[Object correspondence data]
=======
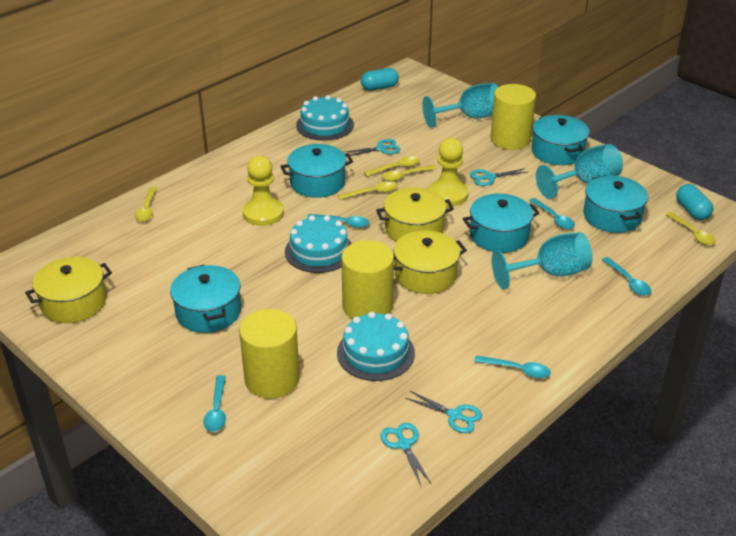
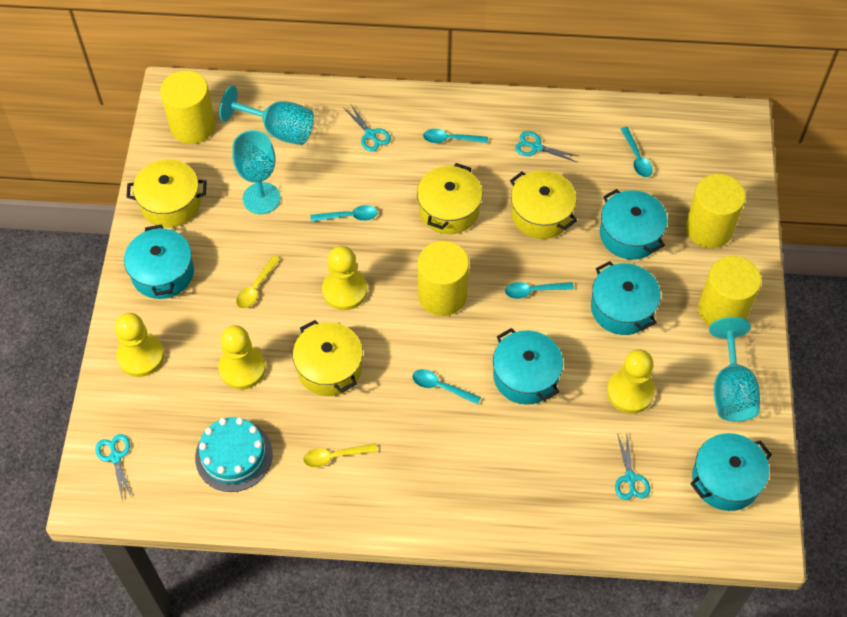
turquoise cake: 3 -> 1
turquoise capsule: 2 -> 0
yellow cylinder: 3 -> 4
yellow pawn: 2 -> 4
yellow pot: 3 -> 4
yellow spoon: 5 -> 2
=======
* _Work request_
Where does the string "yellow" occur in the data above? Copy every line that holds it.

* _Response area_
yellow cylinder: 3 -> 4
yellow pawn: 2 -> 4
yellow pot: 3 -> 4
yellow spoon: 5 -> 2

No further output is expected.